### WORK TO BE COMPLETED
Shown below are entries with pictures; the line with "white slope G7:H9" through the line with "pink slope F5:G6" is the span to retype exactly, and the pictures stay out.

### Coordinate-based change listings
+ + + + + + +

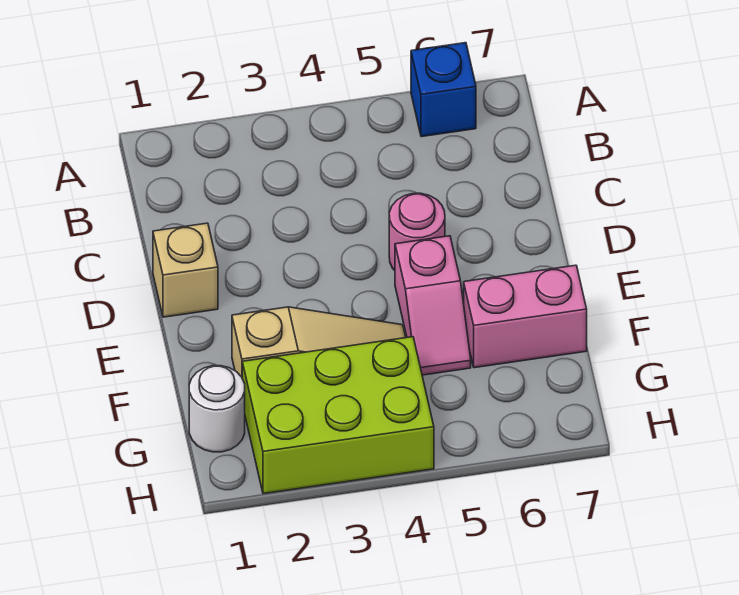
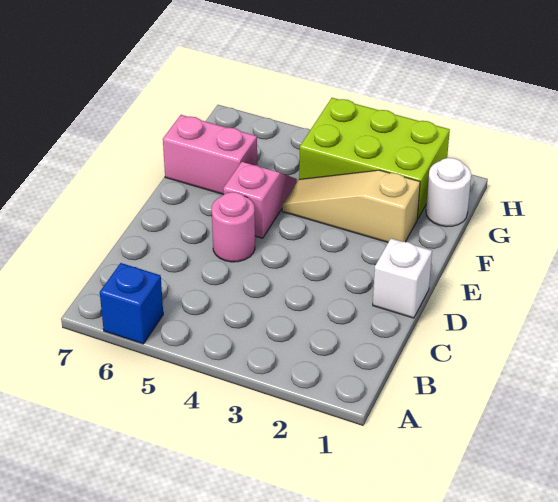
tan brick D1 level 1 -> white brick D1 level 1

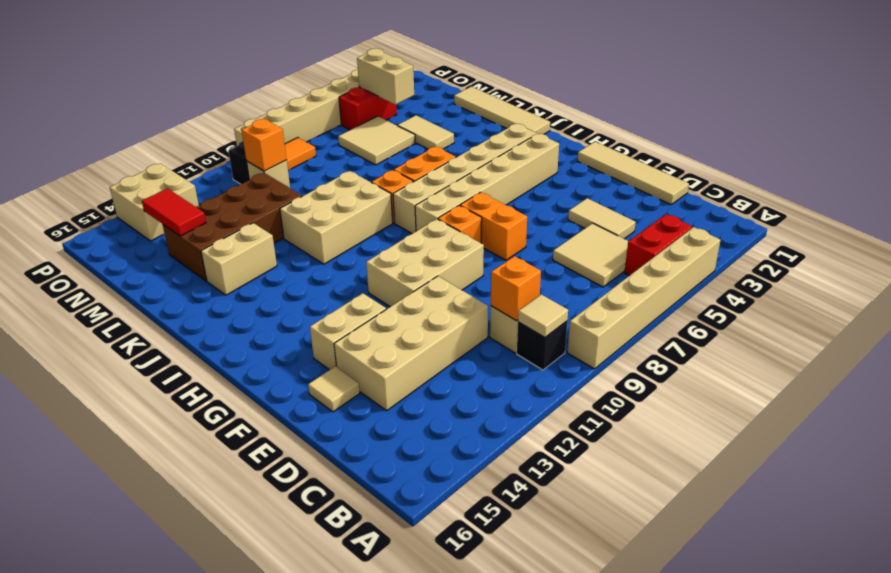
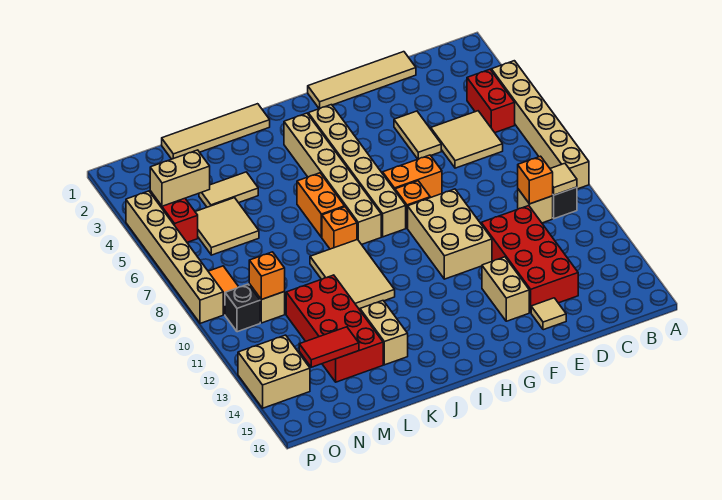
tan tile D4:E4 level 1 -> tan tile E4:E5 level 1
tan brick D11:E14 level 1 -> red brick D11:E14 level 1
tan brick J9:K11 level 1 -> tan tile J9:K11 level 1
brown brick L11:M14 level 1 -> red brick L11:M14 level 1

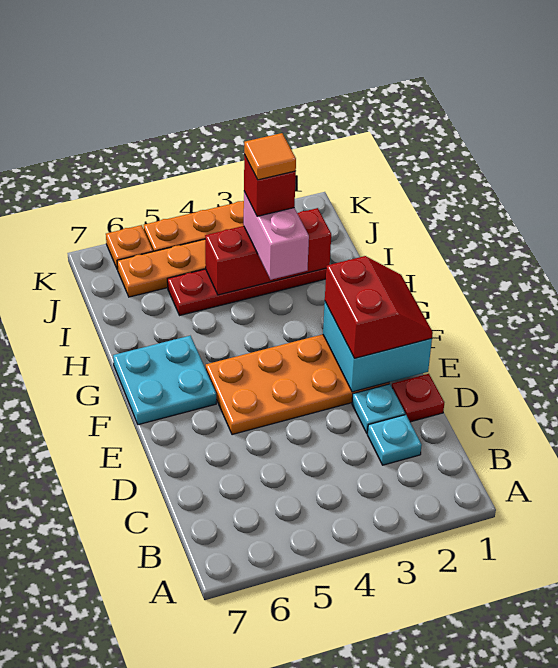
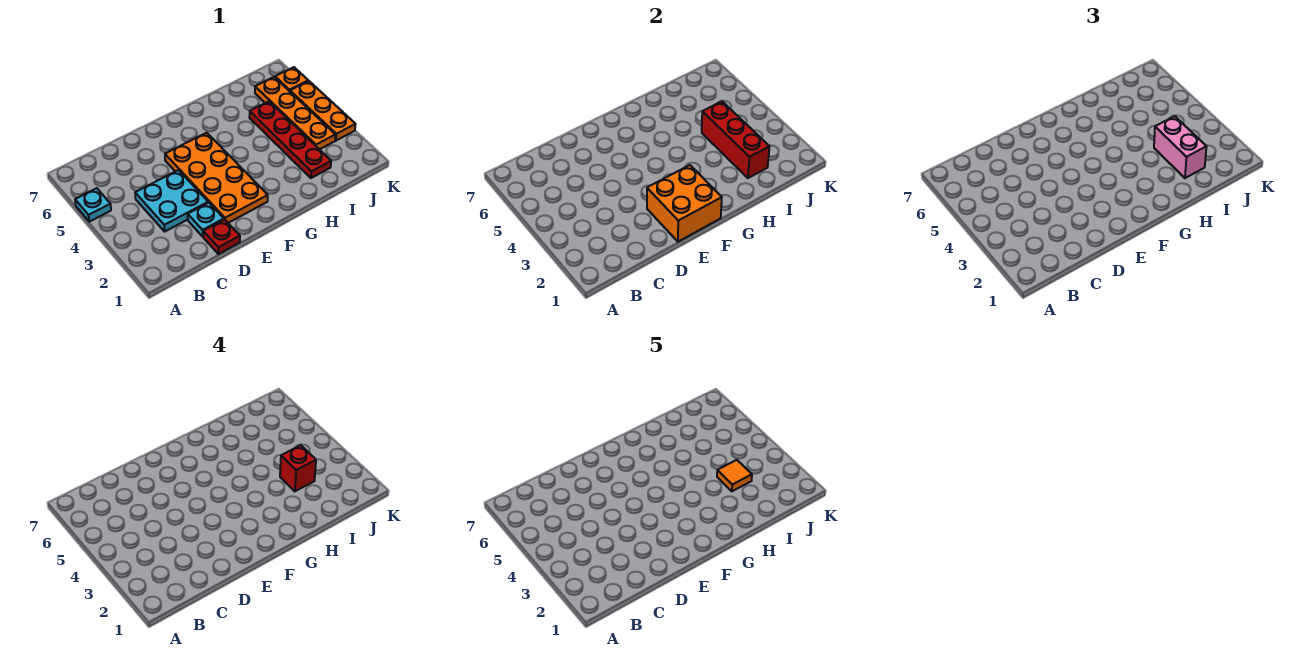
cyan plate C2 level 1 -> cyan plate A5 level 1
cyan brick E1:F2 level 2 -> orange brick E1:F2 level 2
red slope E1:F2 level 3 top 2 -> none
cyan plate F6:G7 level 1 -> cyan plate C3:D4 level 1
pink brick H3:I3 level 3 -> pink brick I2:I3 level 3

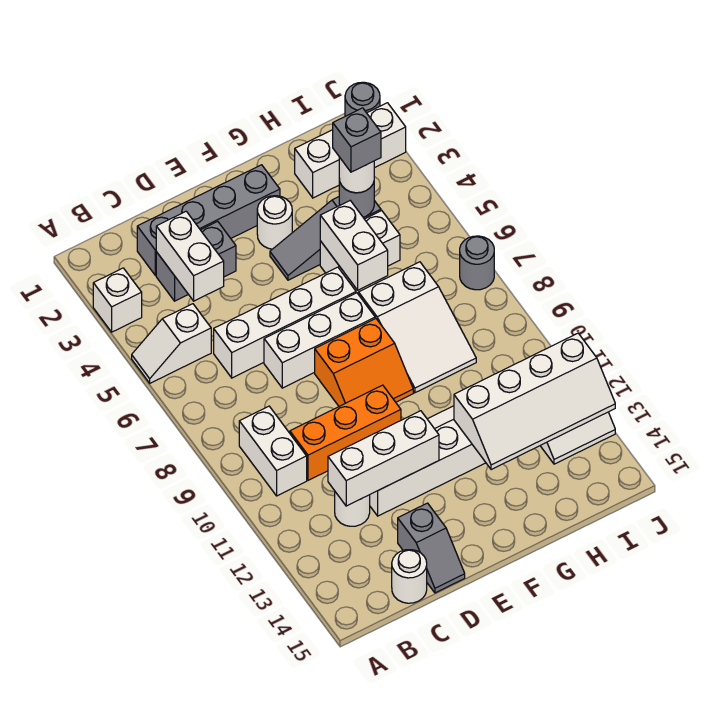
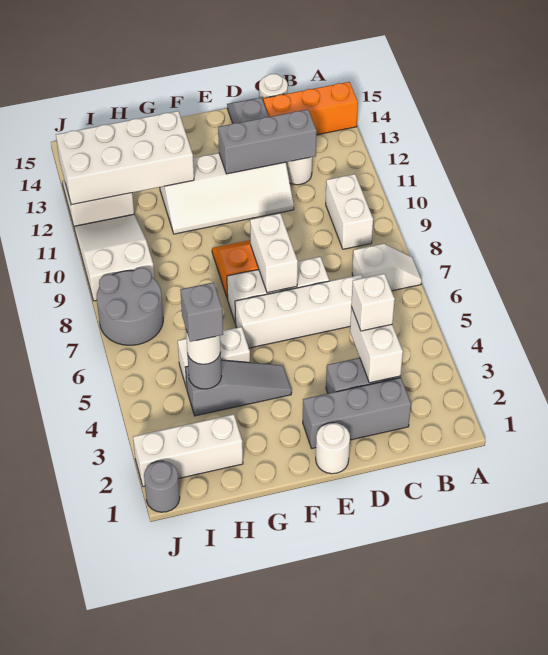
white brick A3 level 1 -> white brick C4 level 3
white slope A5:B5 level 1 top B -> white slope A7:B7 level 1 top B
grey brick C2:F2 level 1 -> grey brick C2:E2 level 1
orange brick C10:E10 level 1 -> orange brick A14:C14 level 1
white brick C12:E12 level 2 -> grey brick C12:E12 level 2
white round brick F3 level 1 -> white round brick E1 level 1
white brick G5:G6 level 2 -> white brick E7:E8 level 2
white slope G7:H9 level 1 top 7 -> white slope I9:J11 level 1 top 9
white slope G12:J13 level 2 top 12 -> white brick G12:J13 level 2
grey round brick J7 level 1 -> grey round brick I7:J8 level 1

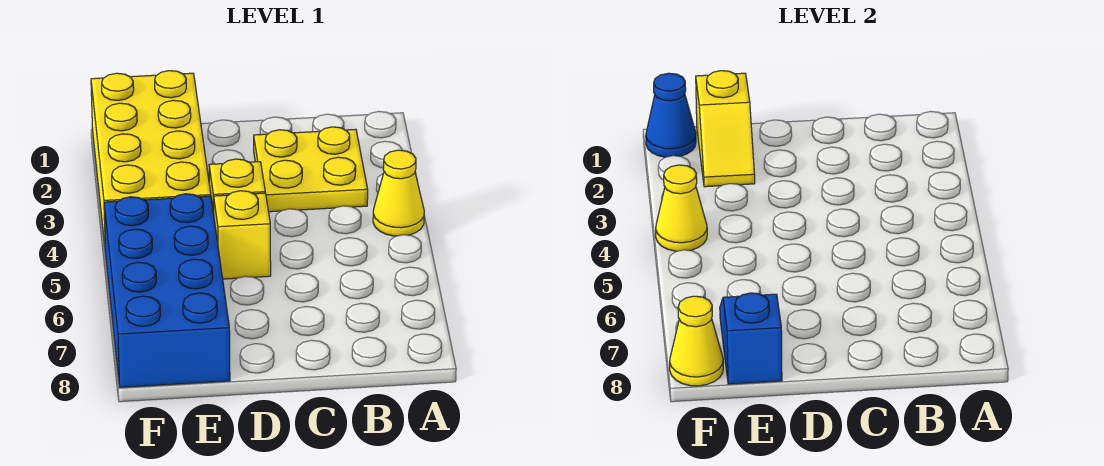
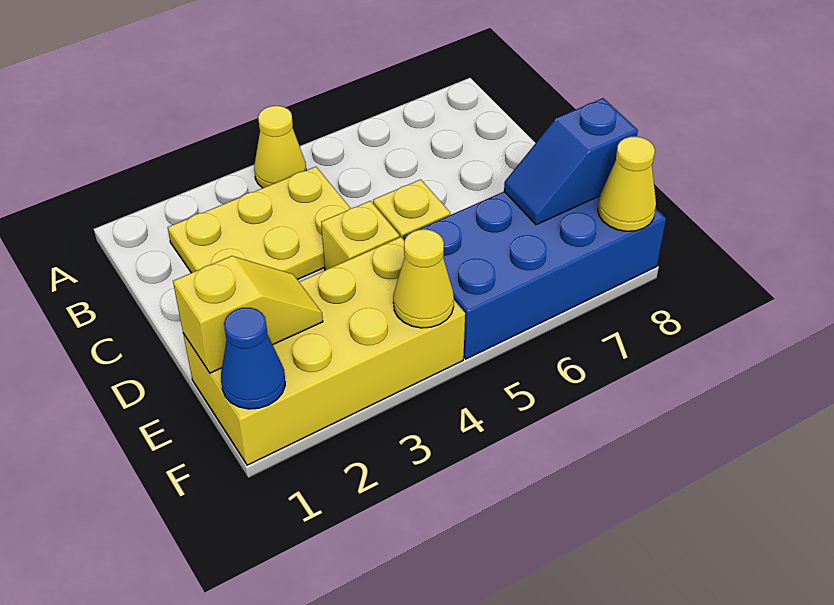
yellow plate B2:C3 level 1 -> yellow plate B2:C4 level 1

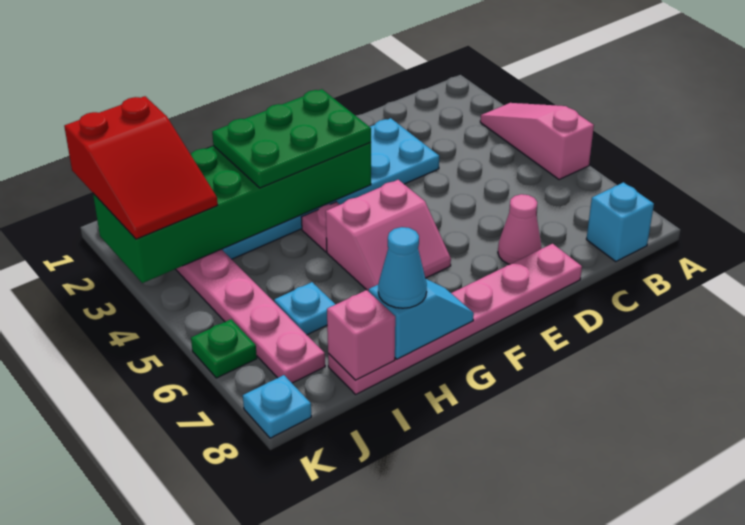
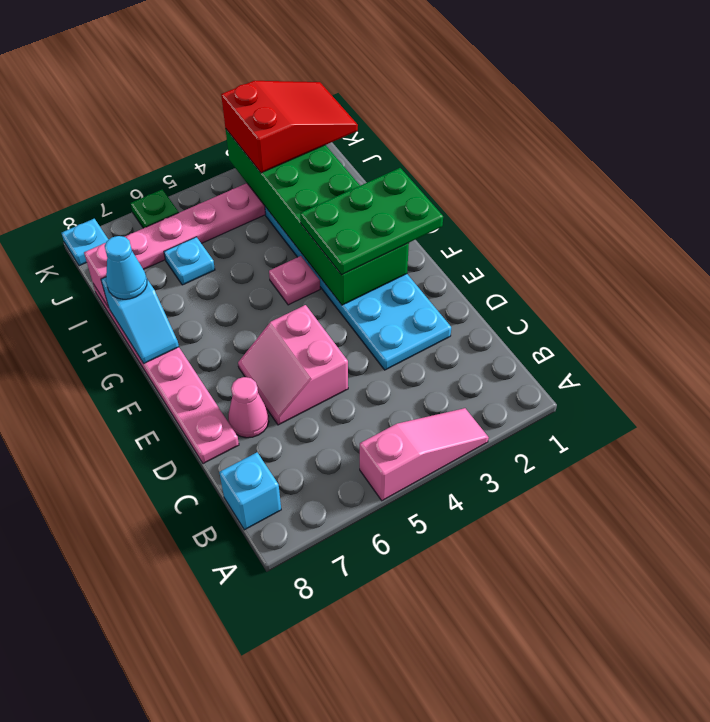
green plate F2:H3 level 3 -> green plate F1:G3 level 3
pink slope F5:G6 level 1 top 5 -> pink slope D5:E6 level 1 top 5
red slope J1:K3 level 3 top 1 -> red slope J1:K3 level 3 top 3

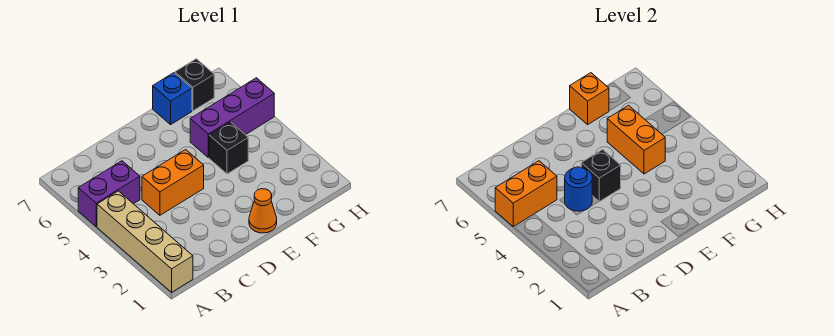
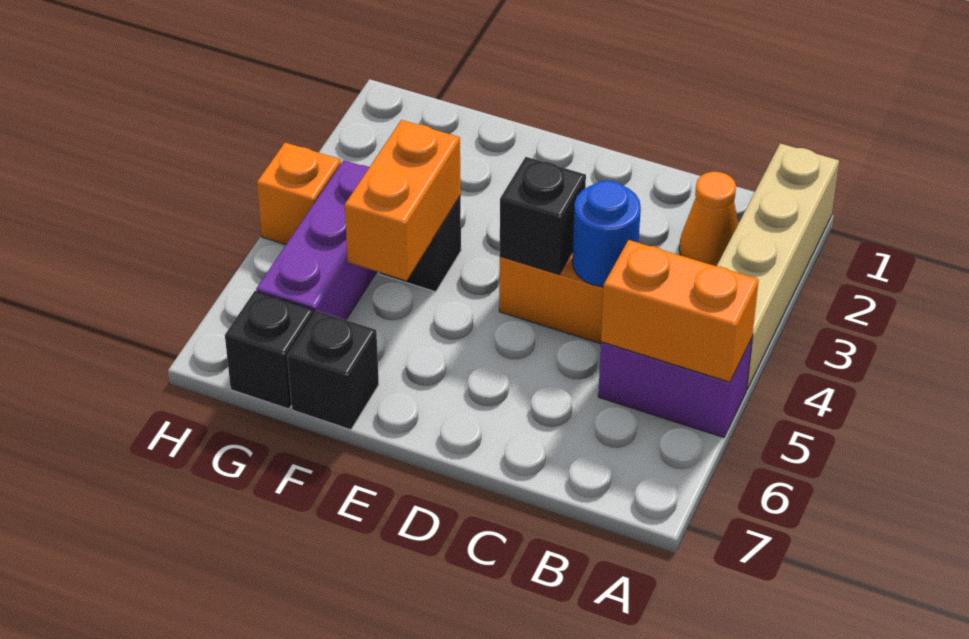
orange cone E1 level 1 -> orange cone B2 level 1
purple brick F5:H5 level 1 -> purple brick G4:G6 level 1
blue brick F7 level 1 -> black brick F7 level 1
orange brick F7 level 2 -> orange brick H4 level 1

+ + + + + + +

### TASK RESULT
white slope G7:H9 level 1 top 7 -> white slope I9:J11 level 1 top 9
white slope G12:J13 level 2 top 12 -> white brick G12:J13 level 2
grey round brick J7 level 1 -> grey round brick I7:J8 level 1

yellow plate B2:C3 level 1 -> yellow plate B2:C4 level 1

green plate F2:H3 level 3 -> green plate F1:G3 level 3
pink slope F5:G6 level 1 top 5 -> pink slope D5:E6 level 1 top 5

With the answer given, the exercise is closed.